• [GOAL OF THE EXERCISE] An exact copy of every entry below is required, and no picture may appear in it.

• [Coordinate-based change listings]

____________________

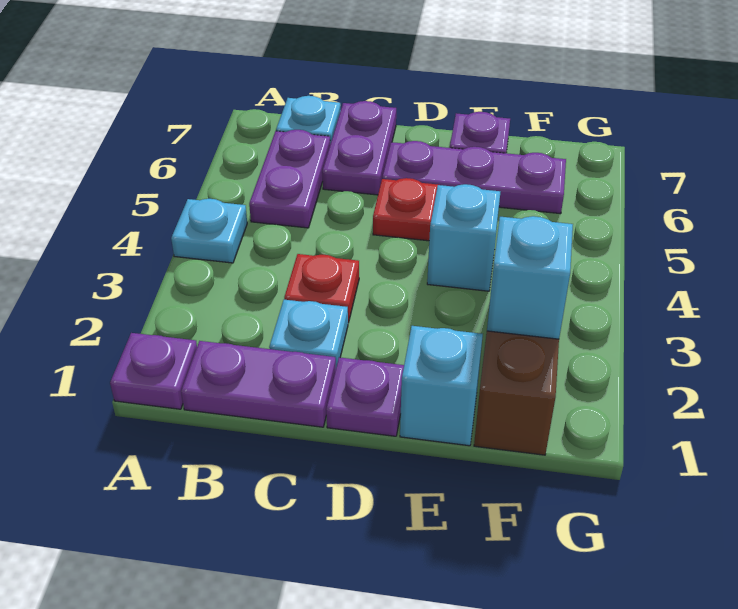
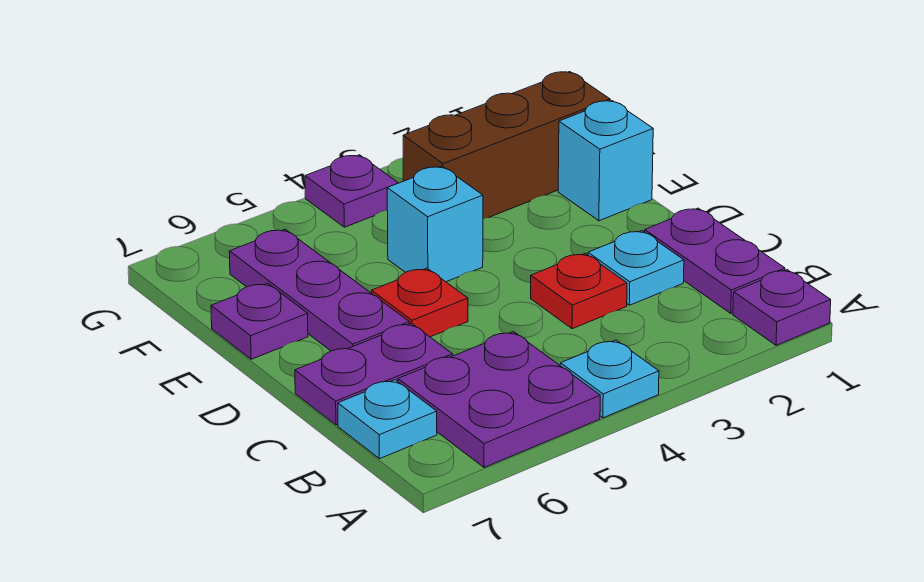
purple plate B5:B6 level 1 -> purple plate A5:B6 level 1
purple plate D1 level 1 -> purple plate G4 level 1
cyan brick F2 level 2 -> none

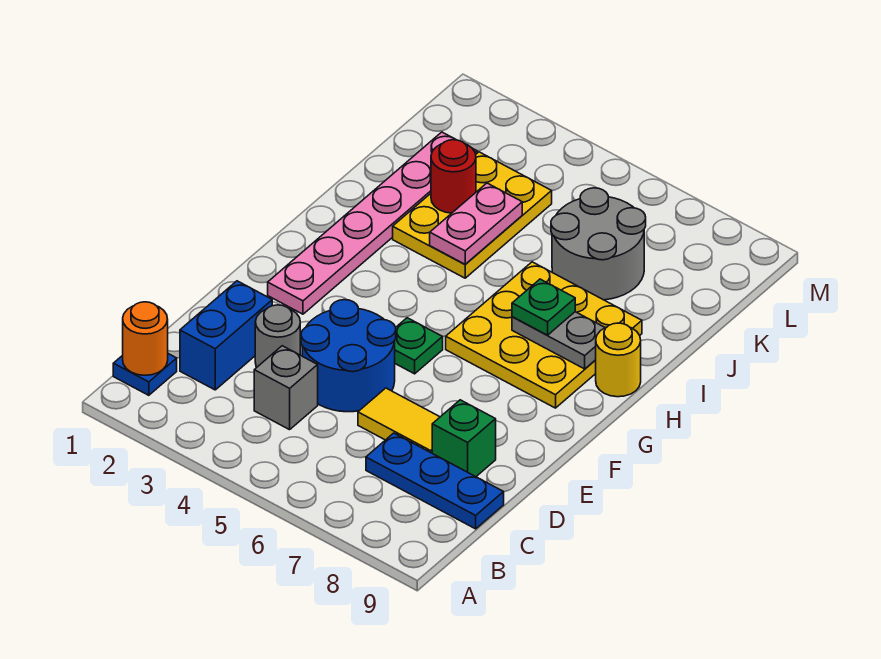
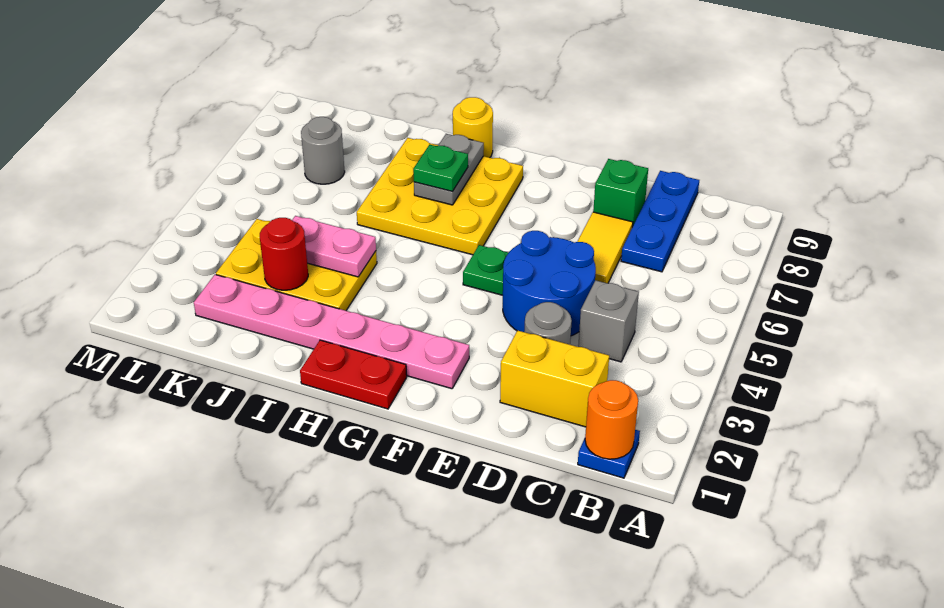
blue brick C2:D2 level 1 -> yellow brick C2:D2 level 1
none -> red plate G1:H1 level 1
grey round brick J6:K7 level 1 -> grey round brick K7 level 1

____________________

• [ANSWER TO THIS TASK]
purple plate B5:B6 level 1 -> purple plate A5:B6 level 1
purple plate D1 level 1 -> purple plate G4 level 1
cyan brick F2 level 2 -> none

blue brick C2:D2 level 1 -> yellow brick C2:D2 level 1
none -> red plate G1:H1 level 1
grey round brick J6:K7 level 1 -> grey round brick K7 level 1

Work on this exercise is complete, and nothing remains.